▶ Work item: After locating the line that holds "D103: diode (A", copy that line and all that follow it word for word through the end of the data, with no pictures.

(Revision tracking records)
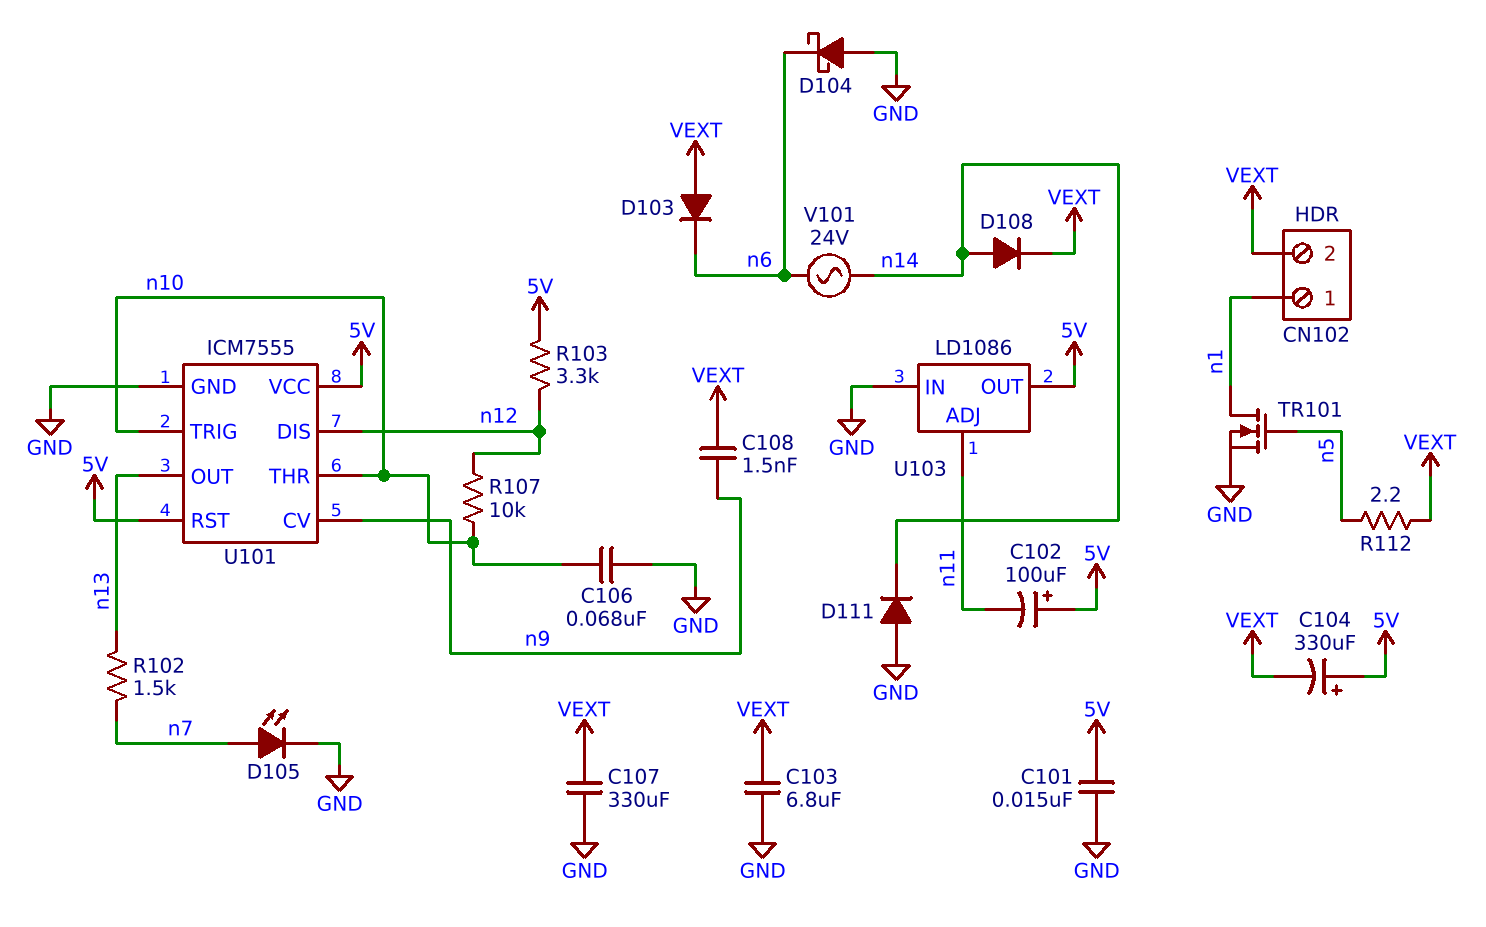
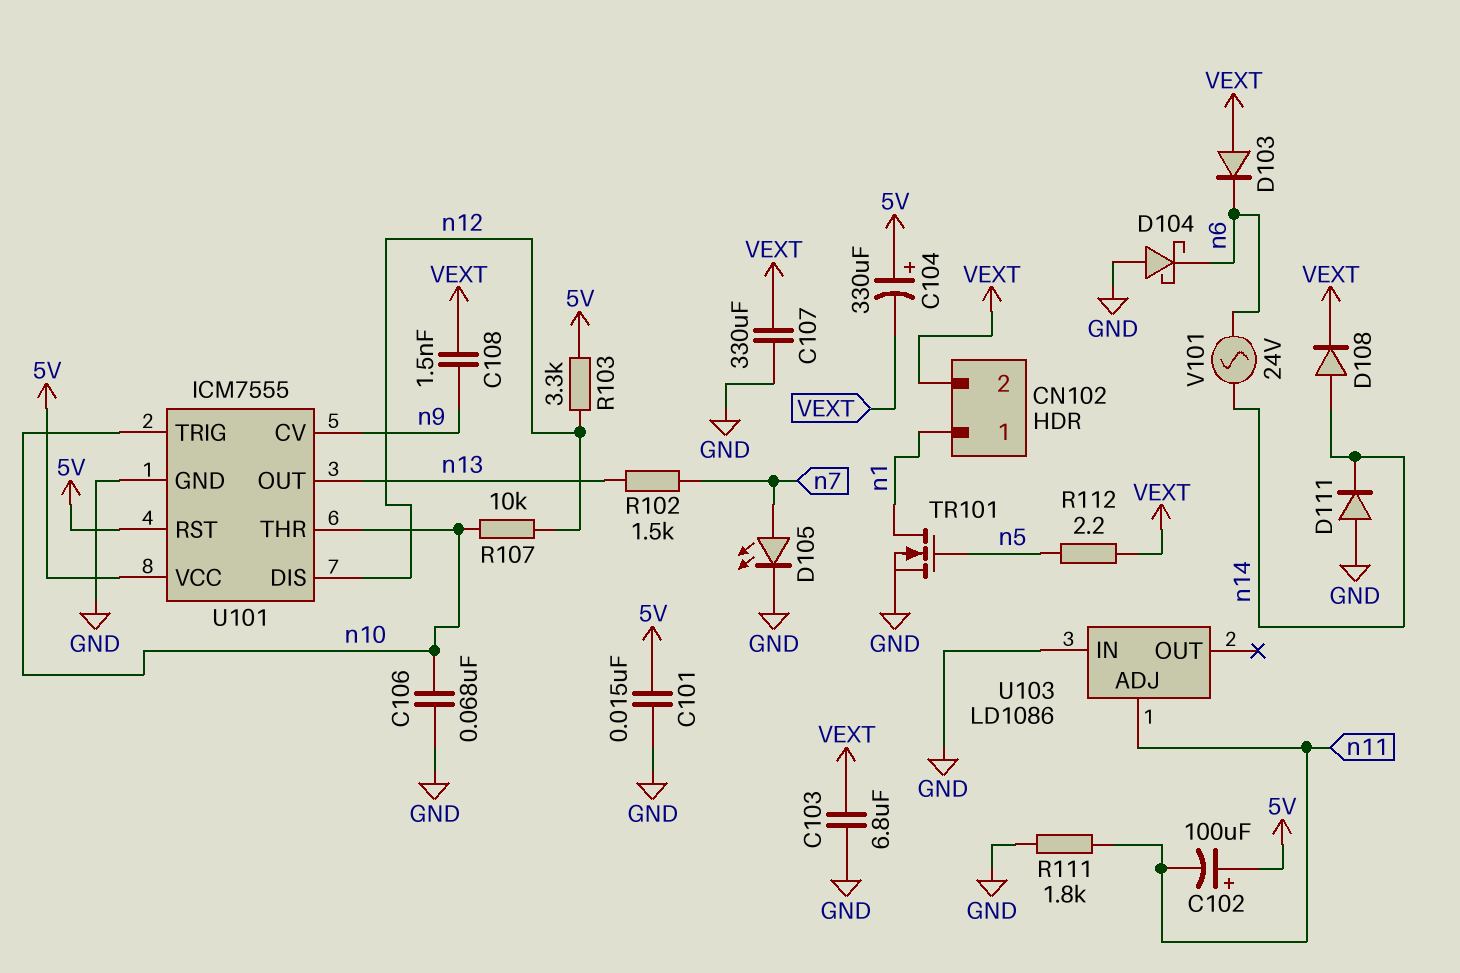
R111: none -> 1.8k (GND, n11)
U103 pin OUT: 5V -> none

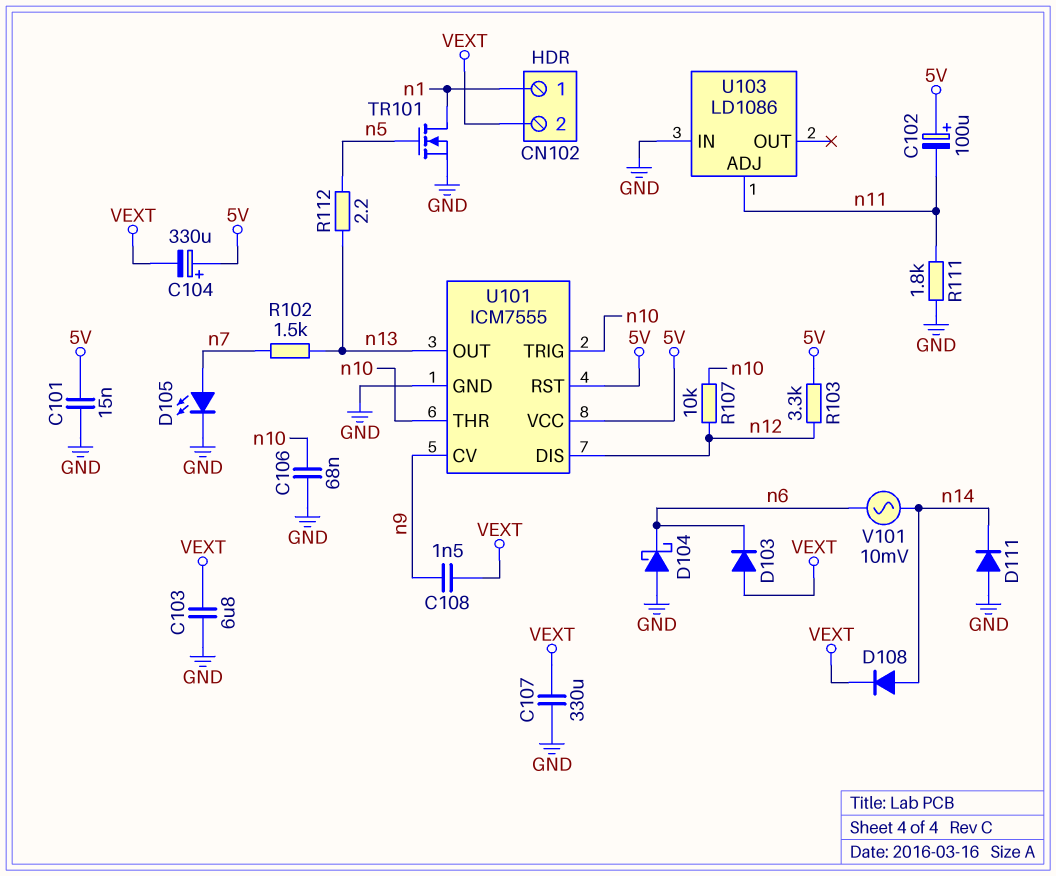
R112: 2.2 (VEXT, n5) -> 2.2 (n5, n13)
V101: AC 24V (n6, n14) -> AC 10mV (n6, n14)

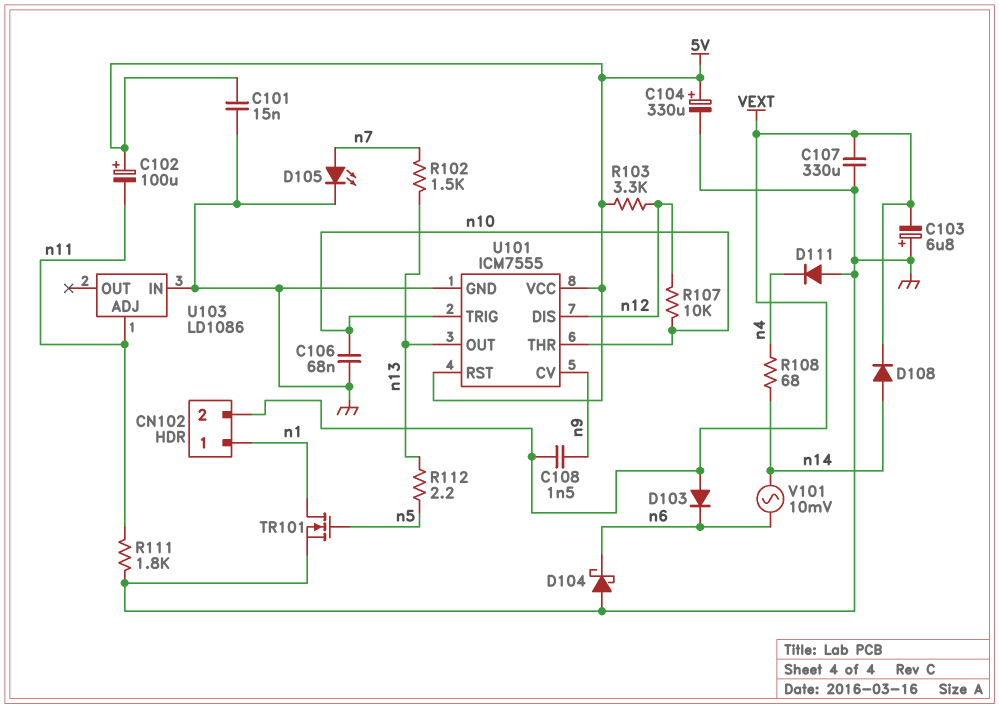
C103: 6.8uF (GND, VEXT) -> 6.8uF (plus GND, minus VEXT)
C104: 330uF (plus 5V, minus VEXT) -> 330uF (plus 5V, minus GND)
D111: diode (A GND, K n14) -> diode (A GND, K n4)
R108: none -> 68 (n4, n14)

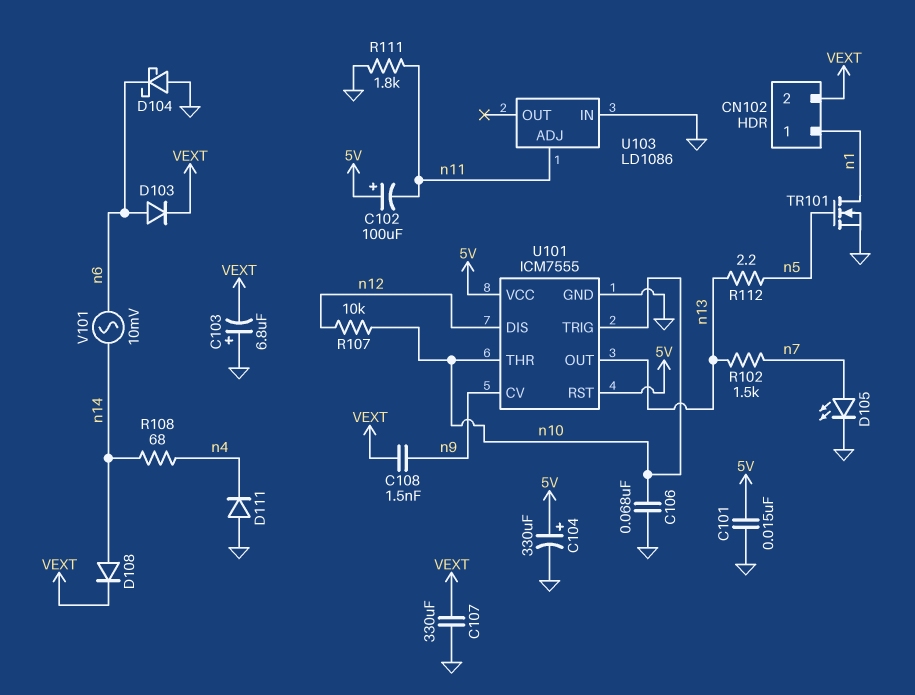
D103: diode (A VEXT, K n6) -> diode (A n6, K VEXT)
R103: 3.3k (5V, n12) -> none

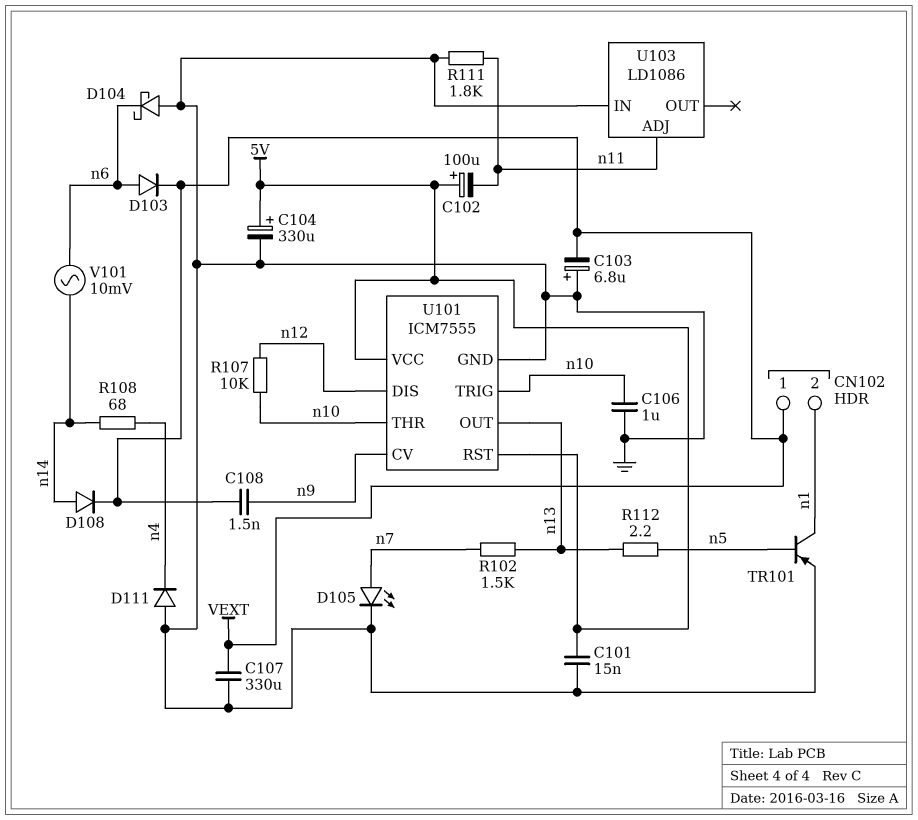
C106: 68nF (GND, n10) -> 1uF (GND, n10)
CN102 pin 1: n1 -> VEXT
CN102 pin 2: VEXT -> n1
TR101: NMOS (G n5, D n1, S GND) -> PNP (B n5, C n1, E GND)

▶ Response for this exercise:
D103: diode (A VEXT, K n6) -> diode (A n6, K VEXT)
R103: 3.3k (5V, n12) -> none

C106: 68nF (GND, n10) -> 1uF (GND, n10)
CN102 pin 1: n1 -> VEXT
CN102 pin 2: VEXT -> n1
TR101: NMOS (G n5, D n1, S GND) -> PNP (B n5, C n1, E GND)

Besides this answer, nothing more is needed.